Assignment:
Please return every line in the entries below with the word "camera" in it.

Data records:
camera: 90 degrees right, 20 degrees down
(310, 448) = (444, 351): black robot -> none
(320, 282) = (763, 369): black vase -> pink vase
* * *
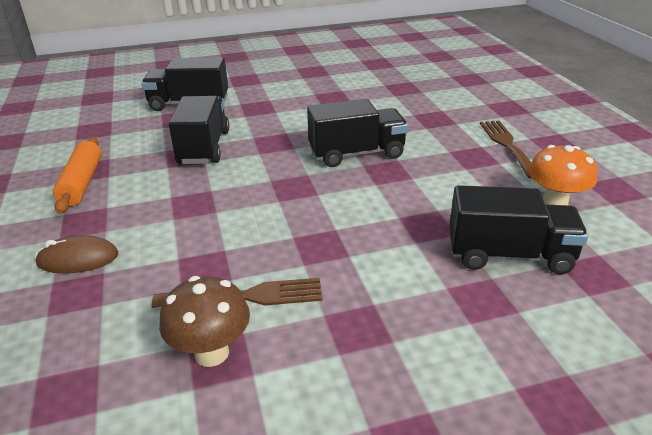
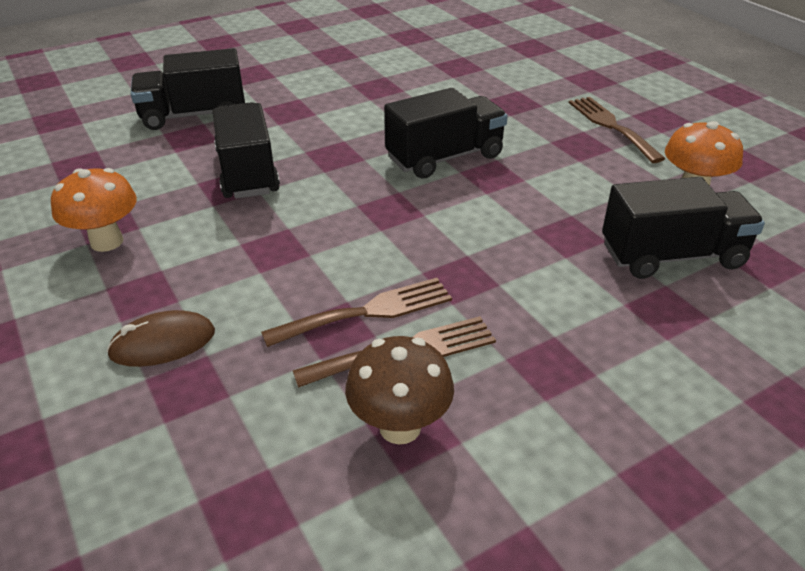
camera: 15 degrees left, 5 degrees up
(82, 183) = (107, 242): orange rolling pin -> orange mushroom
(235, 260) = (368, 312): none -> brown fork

Response box:
camera: 90 degrees right, 20 degrees down
camera: 15 degrees left, 5 degrees up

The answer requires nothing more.